Work item: Which lines of the entries contain the string "grey"? Please find them and copy them.
#### Material provided ####
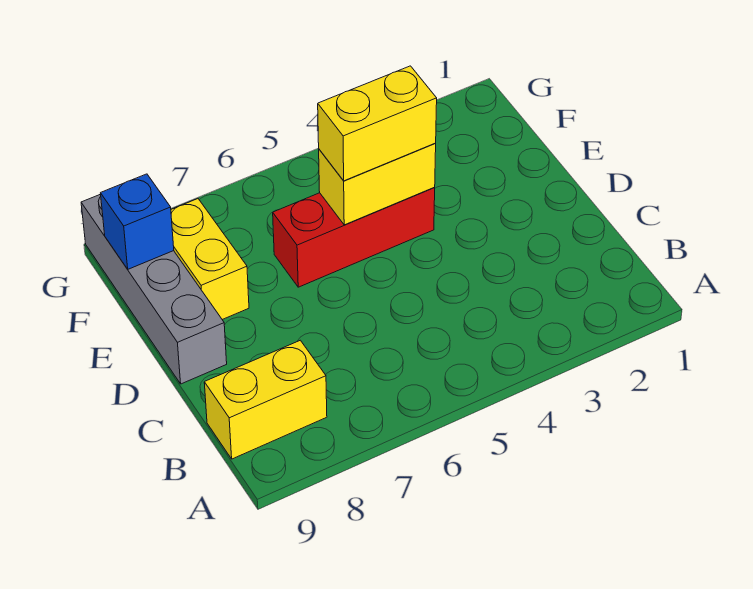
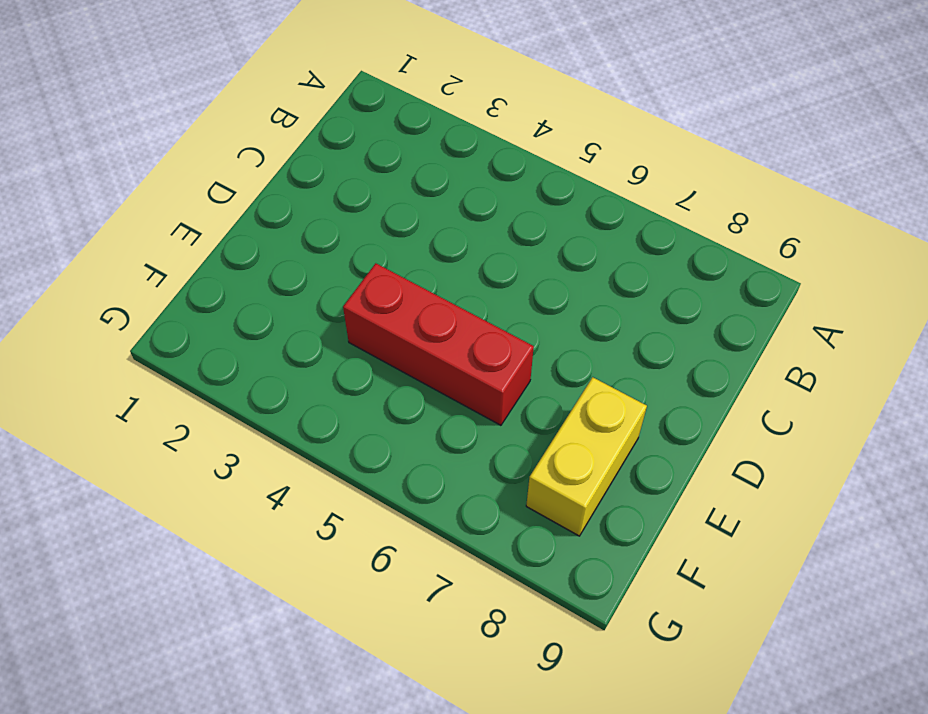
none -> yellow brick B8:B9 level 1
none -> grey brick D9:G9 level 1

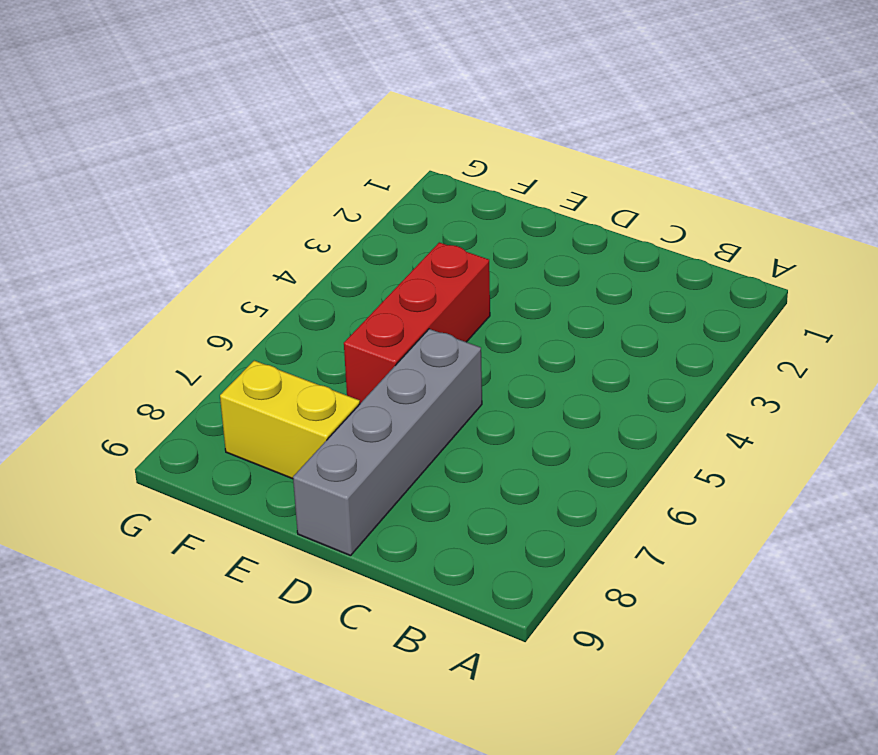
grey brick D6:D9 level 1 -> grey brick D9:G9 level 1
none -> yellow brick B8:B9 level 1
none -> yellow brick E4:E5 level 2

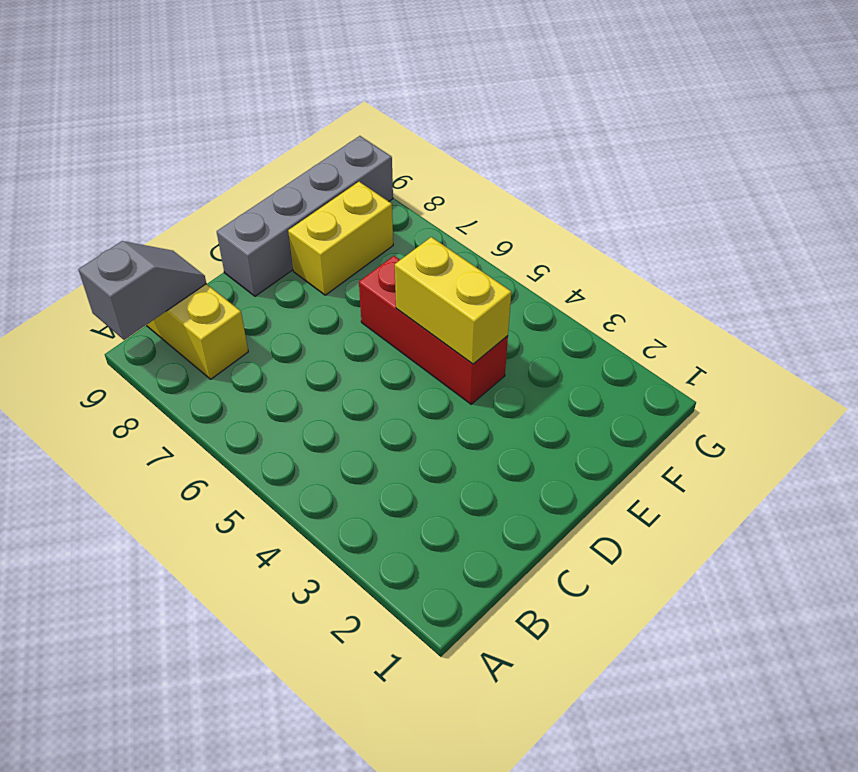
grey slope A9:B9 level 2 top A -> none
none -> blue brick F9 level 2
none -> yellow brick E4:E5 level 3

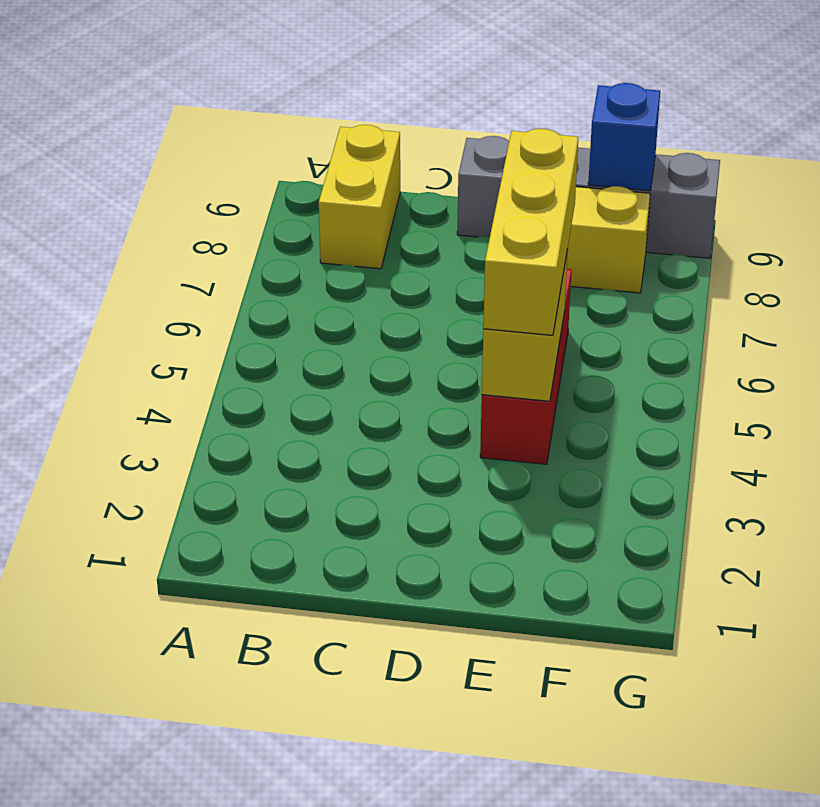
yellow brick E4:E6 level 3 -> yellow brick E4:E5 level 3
####
#### Material provided ####
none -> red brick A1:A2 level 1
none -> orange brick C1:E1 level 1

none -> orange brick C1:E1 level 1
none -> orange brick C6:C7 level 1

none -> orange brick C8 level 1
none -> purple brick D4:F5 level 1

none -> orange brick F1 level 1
####
Exercise response:
none -> grey brick D9:G9 level 1
grey brick D6:D9 level 1 -> grey brick D9:G9 level 1
grey slope A9:B9 level 2 top A -> none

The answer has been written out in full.